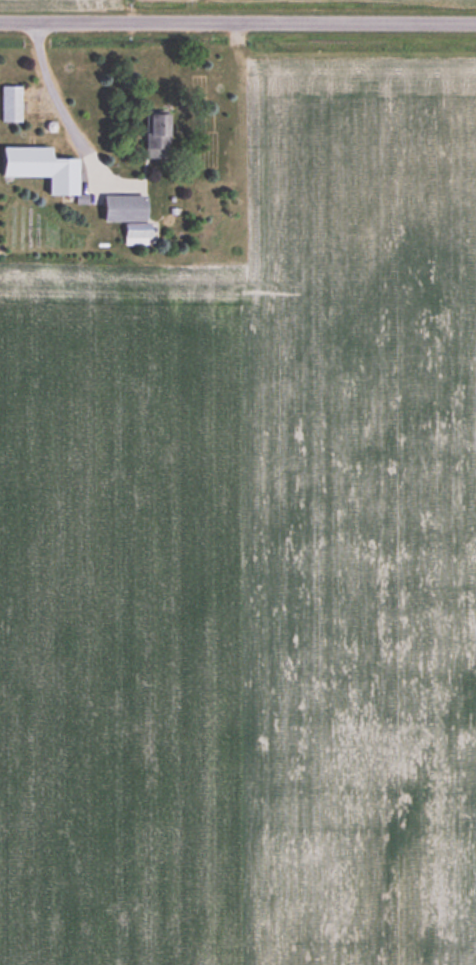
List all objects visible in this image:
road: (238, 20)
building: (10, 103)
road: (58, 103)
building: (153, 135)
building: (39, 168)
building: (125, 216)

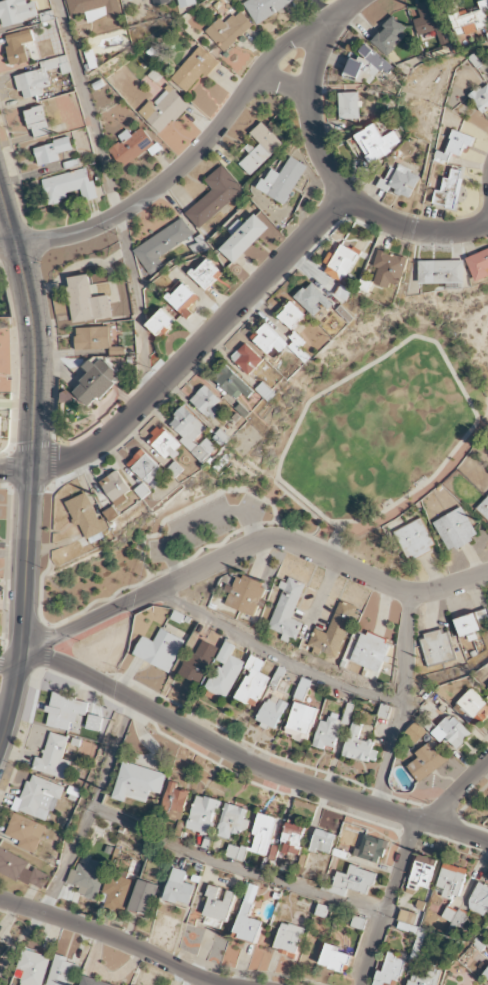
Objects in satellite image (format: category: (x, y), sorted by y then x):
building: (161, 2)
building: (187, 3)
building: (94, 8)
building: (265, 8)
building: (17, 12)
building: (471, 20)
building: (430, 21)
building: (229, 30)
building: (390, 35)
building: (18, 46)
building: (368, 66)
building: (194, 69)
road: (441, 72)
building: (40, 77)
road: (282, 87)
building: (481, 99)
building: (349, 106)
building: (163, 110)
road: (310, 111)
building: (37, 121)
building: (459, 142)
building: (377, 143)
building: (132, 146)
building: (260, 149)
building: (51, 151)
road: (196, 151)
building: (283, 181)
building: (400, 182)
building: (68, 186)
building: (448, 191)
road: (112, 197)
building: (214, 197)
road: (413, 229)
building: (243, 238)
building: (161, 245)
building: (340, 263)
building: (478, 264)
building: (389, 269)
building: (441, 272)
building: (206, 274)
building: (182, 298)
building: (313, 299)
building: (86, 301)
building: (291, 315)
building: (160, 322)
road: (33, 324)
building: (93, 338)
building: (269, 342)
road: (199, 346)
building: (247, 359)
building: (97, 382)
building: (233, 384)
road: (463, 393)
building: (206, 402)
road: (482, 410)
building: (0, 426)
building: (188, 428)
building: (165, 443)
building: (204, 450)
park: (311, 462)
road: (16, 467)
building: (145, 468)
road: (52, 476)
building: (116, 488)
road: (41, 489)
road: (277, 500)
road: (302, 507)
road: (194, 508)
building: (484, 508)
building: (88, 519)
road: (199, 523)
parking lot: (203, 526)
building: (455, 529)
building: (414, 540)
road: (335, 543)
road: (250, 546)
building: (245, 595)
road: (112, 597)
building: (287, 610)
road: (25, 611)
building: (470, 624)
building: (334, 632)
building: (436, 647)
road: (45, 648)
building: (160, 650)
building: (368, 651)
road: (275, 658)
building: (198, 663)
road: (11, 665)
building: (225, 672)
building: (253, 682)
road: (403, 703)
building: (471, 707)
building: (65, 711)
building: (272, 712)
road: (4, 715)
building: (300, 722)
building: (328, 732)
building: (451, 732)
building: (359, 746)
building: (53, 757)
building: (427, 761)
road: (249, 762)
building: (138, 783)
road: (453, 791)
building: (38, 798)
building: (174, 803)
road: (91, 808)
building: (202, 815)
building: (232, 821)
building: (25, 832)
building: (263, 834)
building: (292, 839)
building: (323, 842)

○ ○ ○ ○ ○ ○ ○

- [What you will do]:
State how many lines of the listing hold the string "image", and add nothing else.

- [Problem solution]:
2